* What the exercise asks
Give back the entries exactly as they read, leaving each image out.

* Data
******************************
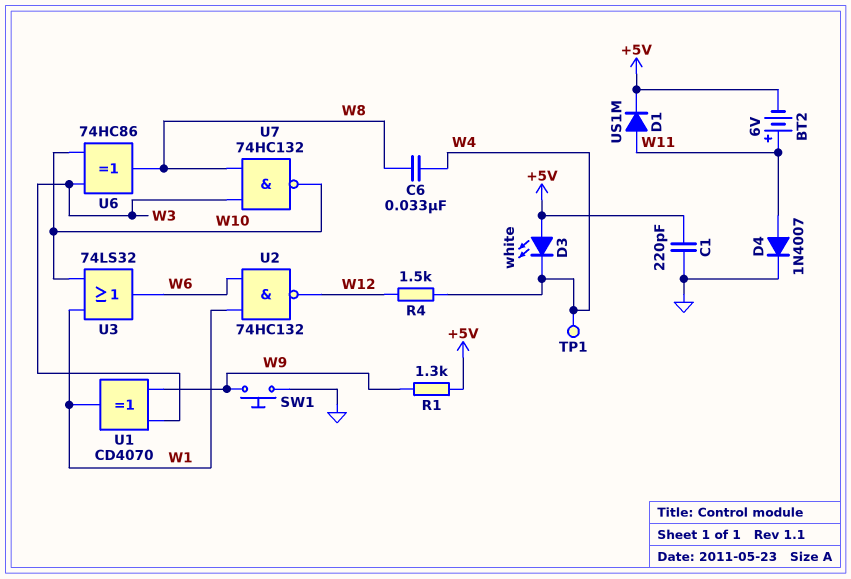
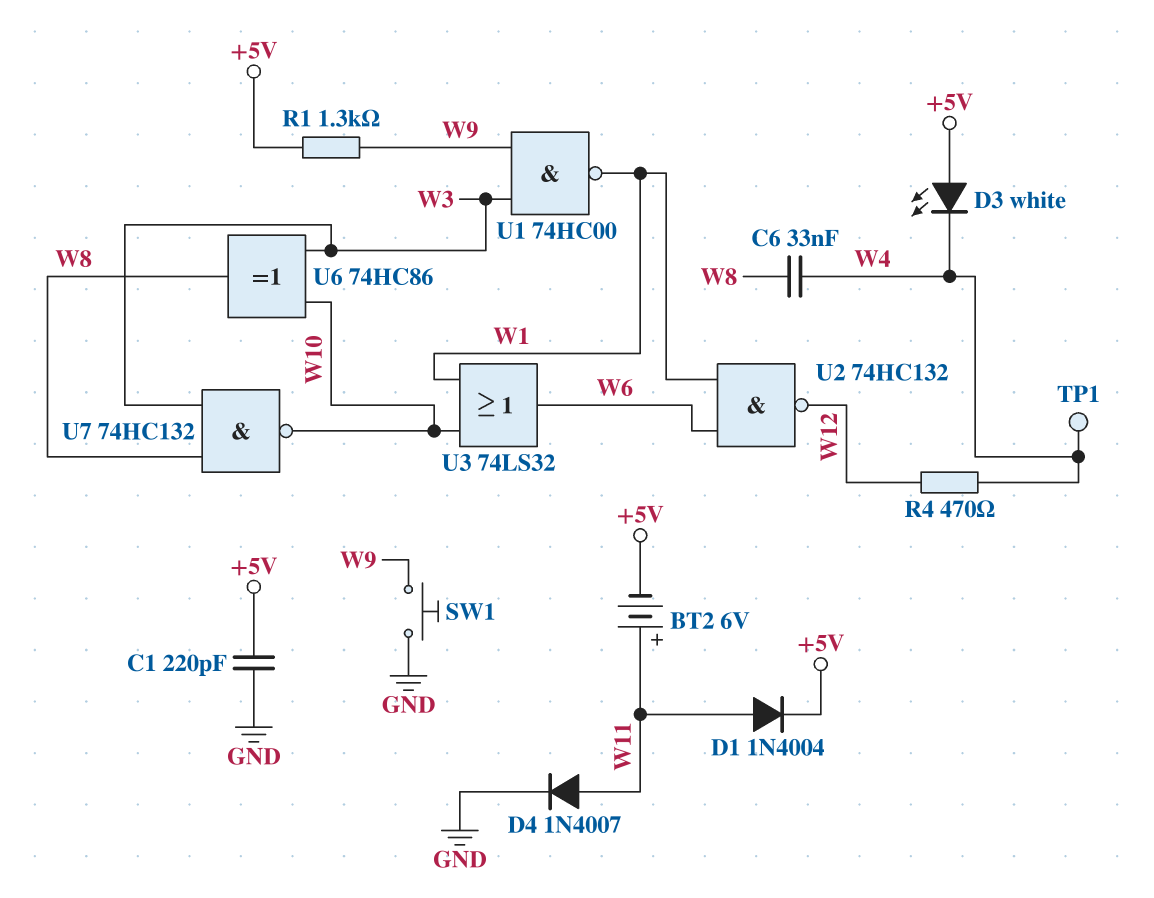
D1: diode US1M (A W11, K +5V) -> diode 1N4004 (A W11, K +5V)
R4: 1.5k (W4, W12) -> 470 (W4, W12)
U1: XOR CD4070 (in W3, in W9, out W1) -> NAND 74HC00 (in W3, in W9, out W1)

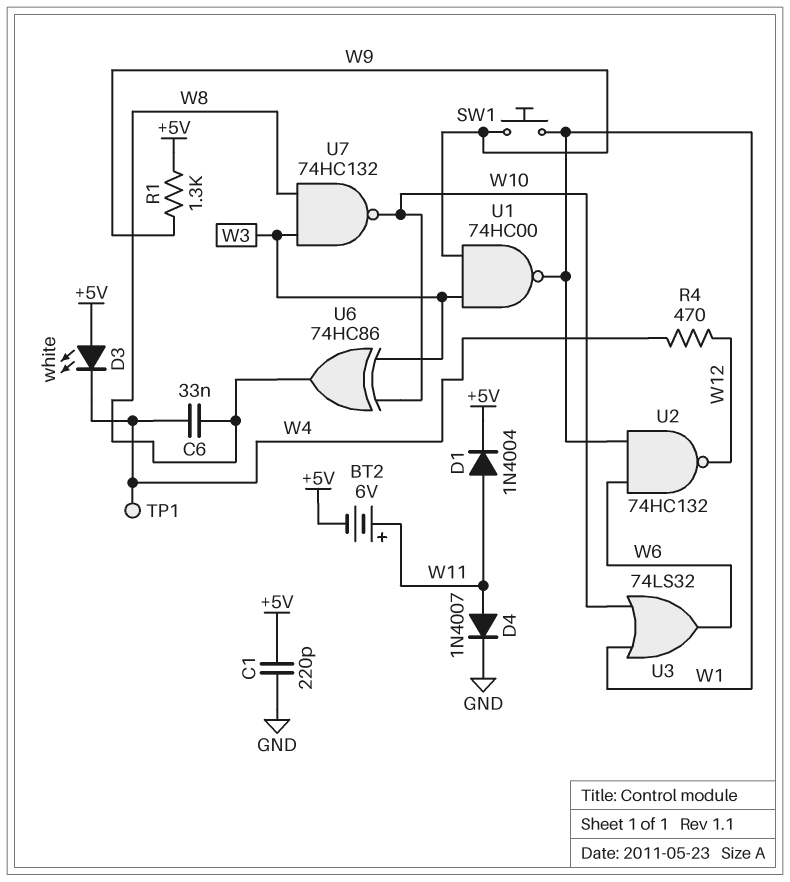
SW1: button (GND, W9) -> button (W1, W9)

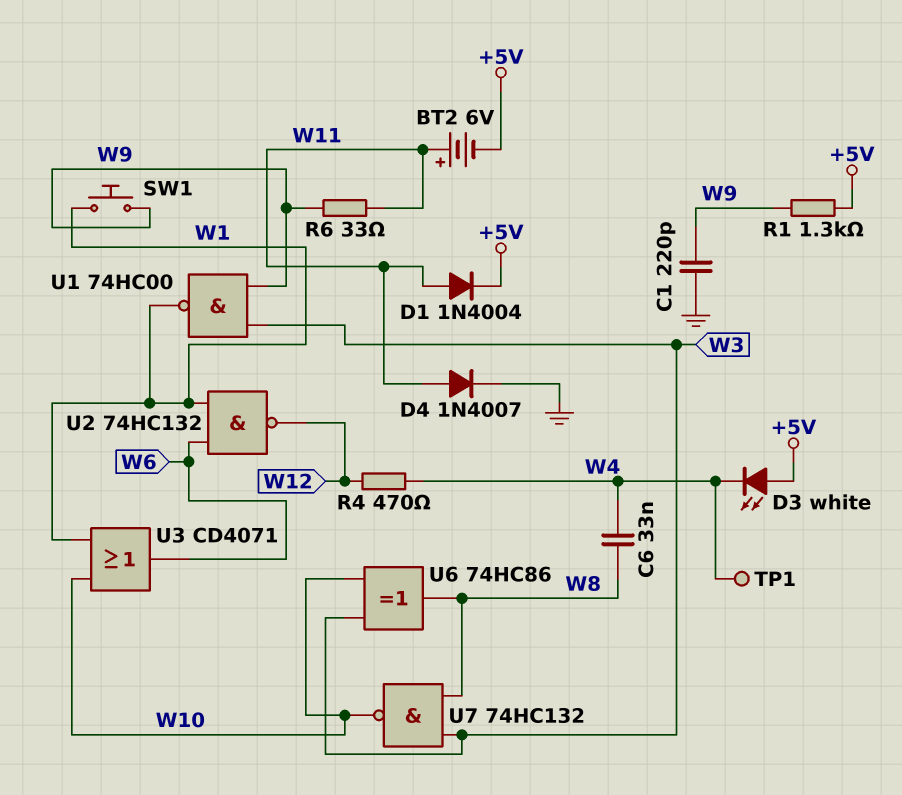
C1: 220pF (+5V, GND) -> 220pF (GND, W9)
R6: none -> 33 (W9, W11)
U3: OR 74LS32 (in W1, in W10, out W6) -> OR CD4071 (in W1, in W10, out W6)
******************************
* Exercise result
D1: diode US1M (A W11, K +5V) -> diode 1N4004 (A W11, K +5V)
R4: 1.5k (W4, W12) -> 470 (W4, W12)
U1: XOR CD4070 (in W3, in W9, out W1) -> NAND 74HC00 (in W3, in W9, out W1)

SW1: button (GND, W9) -> button (W1, W9)

C1: 220pF (+5V, GND) -> 220pF (GND, W9)
R6: none -> 33 (W9, W11)
U3: OR 74LS32 (in W1, in W10, out W6) -> OR CD4071 (in W1, in W10, out W6)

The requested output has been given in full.